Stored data
┌────────

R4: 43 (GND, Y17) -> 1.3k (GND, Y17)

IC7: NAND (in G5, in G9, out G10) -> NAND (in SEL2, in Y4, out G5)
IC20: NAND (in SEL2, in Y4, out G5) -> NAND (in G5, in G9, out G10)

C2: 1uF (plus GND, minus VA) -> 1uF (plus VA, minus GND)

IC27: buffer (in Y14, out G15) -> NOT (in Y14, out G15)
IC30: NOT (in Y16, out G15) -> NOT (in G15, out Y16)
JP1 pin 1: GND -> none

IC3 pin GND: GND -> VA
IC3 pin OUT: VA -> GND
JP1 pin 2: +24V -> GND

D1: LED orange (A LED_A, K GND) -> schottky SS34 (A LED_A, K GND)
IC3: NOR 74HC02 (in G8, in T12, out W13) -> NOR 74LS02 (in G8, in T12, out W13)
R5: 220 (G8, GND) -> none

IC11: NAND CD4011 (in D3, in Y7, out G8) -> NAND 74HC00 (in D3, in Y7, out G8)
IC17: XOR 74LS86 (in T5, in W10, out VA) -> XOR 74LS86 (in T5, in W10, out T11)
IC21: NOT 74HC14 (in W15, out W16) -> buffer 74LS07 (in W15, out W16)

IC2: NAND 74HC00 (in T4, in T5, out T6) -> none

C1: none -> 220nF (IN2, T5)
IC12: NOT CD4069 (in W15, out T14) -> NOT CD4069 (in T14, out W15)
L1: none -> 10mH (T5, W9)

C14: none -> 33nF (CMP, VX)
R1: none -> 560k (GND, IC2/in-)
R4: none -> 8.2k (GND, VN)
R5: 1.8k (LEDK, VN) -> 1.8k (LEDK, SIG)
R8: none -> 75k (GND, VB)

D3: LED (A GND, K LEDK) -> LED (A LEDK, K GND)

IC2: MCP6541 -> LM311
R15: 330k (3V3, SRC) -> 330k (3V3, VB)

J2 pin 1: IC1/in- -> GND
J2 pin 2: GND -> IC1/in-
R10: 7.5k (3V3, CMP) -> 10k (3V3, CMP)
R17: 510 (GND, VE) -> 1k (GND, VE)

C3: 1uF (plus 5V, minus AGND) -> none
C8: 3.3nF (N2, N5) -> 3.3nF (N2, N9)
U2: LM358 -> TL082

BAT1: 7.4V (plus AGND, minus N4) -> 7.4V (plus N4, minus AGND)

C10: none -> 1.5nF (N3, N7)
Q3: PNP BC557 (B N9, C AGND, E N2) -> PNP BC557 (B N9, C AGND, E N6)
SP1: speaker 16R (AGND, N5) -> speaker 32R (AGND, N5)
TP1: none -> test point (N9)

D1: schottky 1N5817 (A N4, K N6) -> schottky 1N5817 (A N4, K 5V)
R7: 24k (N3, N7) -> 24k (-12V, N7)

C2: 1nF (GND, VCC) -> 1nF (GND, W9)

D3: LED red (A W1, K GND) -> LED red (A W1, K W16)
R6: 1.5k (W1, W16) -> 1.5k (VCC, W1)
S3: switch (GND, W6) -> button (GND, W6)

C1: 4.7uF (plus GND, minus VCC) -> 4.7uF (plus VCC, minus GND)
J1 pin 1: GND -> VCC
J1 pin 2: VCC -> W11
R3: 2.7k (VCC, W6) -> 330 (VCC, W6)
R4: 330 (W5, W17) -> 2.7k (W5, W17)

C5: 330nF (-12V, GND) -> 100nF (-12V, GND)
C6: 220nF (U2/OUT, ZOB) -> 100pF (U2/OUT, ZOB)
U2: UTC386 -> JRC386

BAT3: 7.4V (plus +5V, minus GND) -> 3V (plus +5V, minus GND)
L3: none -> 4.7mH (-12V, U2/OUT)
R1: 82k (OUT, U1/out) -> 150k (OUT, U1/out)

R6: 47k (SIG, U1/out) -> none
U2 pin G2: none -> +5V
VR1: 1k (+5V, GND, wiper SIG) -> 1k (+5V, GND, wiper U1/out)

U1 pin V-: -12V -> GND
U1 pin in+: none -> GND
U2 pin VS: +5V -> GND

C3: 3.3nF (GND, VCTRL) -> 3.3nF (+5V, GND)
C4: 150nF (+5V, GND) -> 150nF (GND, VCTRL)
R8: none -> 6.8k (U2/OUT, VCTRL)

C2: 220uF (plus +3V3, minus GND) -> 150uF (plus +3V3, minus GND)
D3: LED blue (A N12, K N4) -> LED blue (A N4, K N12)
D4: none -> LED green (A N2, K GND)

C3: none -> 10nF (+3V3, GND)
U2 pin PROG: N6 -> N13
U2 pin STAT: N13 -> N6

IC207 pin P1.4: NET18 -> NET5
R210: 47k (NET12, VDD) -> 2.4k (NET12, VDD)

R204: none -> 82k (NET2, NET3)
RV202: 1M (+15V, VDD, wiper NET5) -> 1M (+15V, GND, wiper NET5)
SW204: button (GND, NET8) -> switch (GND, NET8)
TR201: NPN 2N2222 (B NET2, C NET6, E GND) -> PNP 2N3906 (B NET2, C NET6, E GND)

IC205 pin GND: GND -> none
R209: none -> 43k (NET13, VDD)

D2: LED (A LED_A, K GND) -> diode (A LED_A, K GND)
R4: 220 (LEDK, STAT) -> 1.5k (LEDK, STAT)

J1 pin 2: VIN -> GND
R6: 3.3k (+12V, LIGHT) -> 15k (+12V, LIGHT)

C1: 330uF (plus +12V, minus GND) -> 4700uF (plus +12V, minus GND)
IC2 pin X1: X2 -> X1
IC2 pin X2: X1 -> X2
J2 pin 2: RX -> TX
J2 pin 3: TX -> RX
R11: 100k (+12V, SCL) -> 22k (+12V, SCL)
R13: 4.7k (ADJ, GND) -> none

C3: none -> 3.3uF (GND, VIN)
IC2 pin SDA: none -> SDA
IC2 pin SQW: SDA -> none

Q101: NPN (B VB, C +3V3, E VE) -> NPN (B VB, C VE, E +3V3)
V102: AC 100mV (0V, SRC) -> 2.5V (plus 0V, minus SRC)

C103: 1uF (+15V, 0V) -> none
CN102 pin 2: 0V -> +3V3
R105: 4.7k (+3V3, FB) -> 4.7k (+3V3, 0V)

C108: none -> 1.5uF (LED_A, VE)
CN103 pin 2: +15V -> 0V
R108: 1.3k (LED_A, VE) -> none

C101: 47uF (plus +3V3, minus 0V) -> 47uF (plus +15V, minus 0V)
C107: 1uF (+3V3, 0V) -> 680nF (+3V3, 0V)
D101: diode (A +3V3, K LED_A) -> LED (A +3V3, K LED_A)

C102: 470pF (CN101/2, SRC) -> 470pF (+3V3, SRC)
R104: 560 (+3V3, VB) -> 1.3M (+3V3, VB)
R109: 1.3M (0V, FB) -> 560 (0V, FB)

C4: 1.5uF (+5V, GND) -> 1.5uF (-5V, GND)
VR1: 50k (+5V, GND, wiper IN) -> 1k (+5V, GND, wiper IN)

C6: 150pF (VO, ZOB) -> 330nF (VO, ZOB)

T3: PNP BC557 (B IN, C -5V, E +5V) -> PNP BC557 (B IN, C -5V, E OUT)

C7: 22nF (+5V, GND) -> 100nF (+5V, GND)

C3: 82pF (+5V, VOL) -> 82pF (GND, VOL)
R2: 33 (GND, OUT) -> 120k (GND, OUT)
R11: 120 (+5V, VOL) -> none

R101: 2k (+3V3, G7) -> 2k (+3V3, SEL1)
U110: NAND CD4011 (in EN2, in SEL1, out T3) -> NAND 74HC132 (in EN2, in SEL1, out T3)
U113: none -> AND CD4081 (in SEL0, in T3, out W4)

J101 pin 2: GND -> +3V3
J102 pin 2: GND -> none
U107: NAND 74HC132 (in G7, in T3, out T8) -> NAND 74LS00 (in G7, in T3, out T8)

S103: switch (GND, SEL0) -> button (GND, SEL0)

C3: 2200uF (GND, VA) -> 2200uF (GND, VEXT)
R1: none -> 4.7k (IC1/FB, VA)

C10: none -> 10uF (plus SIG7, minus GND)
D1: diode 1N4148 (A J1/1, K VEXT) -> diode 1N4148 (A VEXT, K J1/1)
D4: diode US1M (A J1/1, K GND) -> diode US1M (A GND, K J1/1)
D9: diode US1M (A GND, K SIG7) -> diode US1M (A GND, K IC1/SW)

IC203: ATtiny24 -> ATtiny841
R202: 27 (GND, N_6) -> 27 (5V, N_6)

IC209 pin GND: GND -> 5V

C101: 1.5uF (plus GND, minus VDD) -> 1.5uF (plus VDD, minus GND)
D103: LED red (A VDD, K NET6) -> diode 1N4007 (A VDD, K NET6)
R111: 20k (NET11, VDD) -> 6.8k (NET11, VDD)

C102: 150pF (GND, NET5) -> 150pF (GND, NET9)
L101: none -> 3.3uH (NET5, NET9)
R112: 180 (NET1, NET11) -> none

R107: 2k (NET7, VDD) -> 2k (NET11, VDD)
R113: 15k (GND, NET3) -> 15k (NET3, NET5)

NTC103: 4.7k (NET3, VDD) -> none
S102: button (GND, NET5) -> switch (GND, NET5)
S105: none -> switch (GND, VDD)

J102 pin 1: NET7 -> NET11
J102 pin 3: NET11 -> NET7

└────────

Work order »
Please make an exact copy of the lines above from the line with "BAT3: 7.4V (plus" through the line with "R109: 1.3M (0V, FB) -> 560 (0V, FB)", both ends included.

Solution to the problem »
BAT3: 7.4V (plus +5V, minus GND) -> 3V (plus +5V, minus GND)
L3: none -> 4.7mH (-12V, U2/OUT)
R1: 82k (OUT, U1/out) -> 150k (OUT, U1/out)

R6: 47k (SIG, U1/out) -> none
U2 pin G2: none -> +5V
VR1: 1k (+5V, GND, wiper SIG) -> 1k (+5V, GND, wiper U1/out)

U1 pin V-: -12V -> GND
U1 pin in+: none -> GND
U2 pin VS: +5V -> GND

C3: 3.3nF (GND, VCTRL) -> 3.3nF (+5V, GND)
C4: 150nF (+5V, GND) -> 150nF (GND, VCTRL)
R8: none -> 6.8k (U2/OUT, VCTRL)

C2: 220uF (plus +3V3, minus GND) -> 150uF (plus +3V3, minus GND)
D3: LED blue (A N12, K N4) -> LED blue (A N4, K N12)
D4: none -> LED green (A N2, K GND)

C3: none -> 10nF (+3V3, GND)
U2 pin PROG: N6 -> N13
U2 pin STAT: N13 -> N6

IC207 pin P1.4: NET18 -> NET5
R210: 47k (NET12, VDD) -> 2.4k (NET12, VDD)

R204: none -> 82k (NET2, NET3)
RV202: 1M (+15V, VDD, wiper NET5) -> 1M (+15V, GND, wiper NET5)
SW204: button (GND, NET8) -> switch (GND, NET8)
TR201: NPN 2N2222 (B NET2, C NET6, E GND) -> PNP 2N3906 (B NET2, C NET6, E GND)

IC205 pin GND: GND -> none
R209: none -> 43k (NET13, VDD)

D2: LED (A LED_A, K GND) -> diode (A LED_A, K GND)
R4: 220 (LEDK, STAT) -> 1.5k (LEDK, STAT)

J1 pin 2: VIN -> GND
R6: 3.3k (+12V, LIGHT) -> 15k (+12V, LIGHT)

C1: 330uF (plus +12V, minus GND) -> 4700uF (plus +12V, minus GND)
IC2 pin X1: X2 -> X1
IC2 pin X2: X1 -> X2
J2 pin 2: RX -> TX
J2 pin 3: TX -> RX
R11: 100k (+12V, SCL) -> 22k (+12V, SCL)
R13: 4.7k (ADJ, GND) -> none

C3: none -> 3.3uF (GND, VIN)
IC2 pin SDA: none -> SDA
IC2 pin SQW: SDA -> none

Q101: NPN (B VB, C +3V3, E VE) -> NPN (B VB, C VE, E +3V3)
V102: AC 100mV (0V, SRC) -> 2.5V (plus 0V, minus SRC)

C103: 1uF (+15V, 0V) -> none
CN102 pin 2: 0V -> +3V3
R105: 4.7k (+3V3, FB) -> 4.7k (+3V3, 0V)

C108: none -> 1.5uF (LED_A, VE)
CN103 pin 2: +15V -> 0V
R108: 1.3k (LED_A, VE) -> none

C101: 47uF (plus +3V3, minus 0V) -> 47uF (plus +15V, minus 0V)
C107: 1uF (+3V3, 0V) -> 680nF (+3V3, 0V)
D101: diode (A +3V3, K LED_A) -> LED (A +3V3, K LED_A)

C102: 470pF (CN101/2, SRC) -> 470pF (+3V3, SRC)
R104: 560 (+3V3, VB) -> 1.3M (+3V3, VB)
R109: 1.3M (0V, FB) -> 560 (0V, FB)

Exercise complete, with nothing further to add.